What you should do
Using the records that appear below, write out exactly the lines from the one with "220 452 245]" through the one with "149 216 236]", keeping both end lines.

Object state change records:
+ + +

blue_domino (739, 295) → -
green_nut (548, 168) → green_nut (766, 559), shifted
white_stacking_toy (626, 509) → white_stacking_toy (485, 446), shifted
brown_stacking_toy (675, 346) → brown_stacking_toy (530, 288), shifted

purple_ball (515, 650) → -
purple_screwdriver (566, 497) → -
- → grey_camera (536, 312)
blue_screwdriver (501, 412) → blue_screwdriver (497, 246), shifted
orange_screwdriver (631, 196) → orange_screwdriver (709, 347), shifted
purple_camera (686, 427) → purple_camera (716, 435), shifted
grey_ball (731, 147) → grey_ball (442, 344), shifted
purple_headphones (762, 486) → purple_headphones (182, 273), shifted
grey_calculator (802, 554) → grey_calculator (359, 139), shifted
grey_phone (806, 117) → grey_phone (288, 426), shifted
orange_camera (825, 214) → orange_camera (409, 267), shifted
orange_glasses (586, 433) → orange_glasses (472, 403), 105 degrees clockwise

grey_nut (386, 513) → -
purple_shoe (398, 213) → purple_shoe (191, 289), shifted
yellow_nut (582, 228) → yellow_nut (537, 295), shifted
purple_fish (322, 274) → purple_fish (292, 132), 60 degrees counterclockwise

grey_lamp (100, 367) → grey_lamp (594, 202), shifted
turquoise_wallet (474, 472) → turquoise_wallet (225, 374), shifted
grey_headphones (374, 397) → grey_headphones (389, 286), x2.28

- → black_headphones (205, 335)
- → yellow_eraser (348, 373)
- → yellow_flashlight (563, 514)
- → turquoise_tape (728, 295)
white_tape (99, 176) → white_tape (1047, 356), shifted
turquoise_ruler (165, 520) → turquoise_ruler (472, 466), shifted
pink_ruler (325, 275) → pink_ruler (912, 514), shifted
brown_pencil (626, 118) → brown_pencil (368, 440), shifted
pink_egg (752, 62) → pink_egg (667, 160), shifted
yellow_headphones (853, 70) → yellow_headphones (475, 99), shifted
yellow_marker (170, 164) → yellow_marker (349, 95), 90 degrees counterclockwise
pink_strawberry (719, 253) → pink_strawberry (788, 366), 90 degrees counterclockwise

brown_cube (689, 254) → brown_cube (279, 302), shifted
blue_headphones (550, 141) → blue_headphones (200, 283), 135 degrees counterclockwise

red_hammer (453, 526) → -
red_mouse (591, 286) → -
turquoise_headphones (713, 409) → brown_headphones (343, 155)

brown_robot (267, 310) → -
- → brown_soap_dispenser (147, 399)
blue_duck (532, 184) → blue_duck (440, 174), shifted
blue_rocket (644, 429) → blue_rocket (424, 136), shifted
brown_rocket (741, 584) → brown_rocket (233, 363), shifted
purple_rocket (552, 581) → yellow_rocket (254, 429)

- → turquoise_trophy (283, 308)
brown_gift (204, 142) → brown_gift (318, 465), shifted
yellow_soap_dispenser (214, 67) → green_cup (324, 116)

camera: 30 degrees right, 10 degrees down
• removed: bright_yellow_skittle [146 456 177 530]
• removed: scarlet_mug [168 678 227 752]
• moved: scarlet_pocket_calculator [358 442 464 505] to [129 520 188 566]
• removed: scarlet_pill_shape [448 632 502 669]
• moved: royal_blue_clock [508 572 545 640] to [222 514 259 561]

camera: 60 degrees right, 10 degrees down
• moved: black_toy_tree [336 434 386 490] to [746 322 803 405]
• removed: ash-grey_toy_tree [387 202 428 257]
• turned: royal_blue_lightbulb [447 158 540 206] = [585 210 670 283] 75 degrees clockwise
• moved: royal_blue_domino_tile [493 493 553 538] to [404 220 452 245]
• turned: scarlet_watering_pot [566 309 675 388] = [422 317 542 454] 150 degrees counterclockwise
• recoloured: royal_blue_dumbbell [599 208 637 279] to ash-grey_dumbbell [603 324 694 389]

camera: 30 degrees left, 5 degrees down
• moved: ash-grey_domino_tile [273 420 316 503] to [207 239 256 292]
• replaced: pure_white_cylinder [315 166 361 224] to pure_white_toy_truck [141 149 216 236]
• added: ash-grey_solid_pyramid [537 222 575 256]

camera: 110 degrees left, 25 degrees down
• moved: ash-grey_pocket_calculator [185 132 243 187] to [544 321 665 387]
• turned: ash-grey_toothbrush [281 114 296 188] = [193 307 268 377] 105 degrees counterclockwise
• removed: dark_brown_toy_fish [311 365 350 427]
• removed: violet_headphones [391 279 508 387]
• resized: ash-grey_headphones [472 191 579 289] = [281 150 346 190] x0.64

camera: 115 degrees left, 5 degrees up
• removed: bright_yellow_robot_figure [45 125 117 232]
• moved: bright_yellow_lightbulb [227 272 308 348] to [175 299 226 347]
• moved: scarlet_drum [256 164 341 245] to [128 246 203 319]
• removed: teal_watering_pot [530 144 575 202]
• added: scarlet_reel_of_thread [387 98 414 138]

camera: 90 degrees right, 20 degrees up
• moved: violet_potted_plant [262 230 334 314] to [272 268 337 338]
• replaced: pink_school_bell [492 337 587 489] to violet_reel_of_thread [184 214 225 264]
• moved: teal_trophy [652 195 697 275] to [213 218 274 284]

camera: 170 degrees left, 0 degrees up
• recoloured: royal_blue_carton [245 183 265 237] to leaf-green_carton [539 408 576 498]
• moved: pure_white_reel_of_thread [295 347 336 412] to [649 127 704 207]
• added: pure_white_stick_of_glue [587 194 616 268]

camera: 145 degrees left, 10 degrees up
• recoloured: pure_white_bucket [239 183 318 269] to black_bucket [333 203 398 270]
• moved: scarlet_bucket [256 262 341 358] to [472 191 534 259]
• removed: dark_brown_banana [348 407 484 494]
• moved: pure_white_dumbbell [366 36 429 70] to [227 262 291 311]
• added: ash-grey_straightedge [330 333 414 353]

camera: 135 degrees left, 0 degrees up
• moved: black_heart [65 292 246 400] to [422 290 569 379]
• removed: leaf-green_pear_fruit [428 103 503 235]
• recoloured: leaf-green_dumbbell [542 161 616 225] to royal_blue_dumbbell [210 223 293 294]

+ + +

Completed task
• moved: royal_blue_domino_tile [493 493 553 538] to [404 220 452 245]
• turned: scarlet_watering_pot [566 309 675 388] = [422 317 542 454] 150 degrees counterclockwise
• recoloured: royal_blue_dumbbell [599 208 637 279] to ash-grey_dumbbell [603 324 694 389]

camera: 30 degrees left, 5 degrees down
• moved: ash-grey_domino_tile [273 420 316 503] to [207 239 256 292]
• replaced: pure_white_cylinder [315 166 361 224] to pure_white_toy_truck [141 149 216 236]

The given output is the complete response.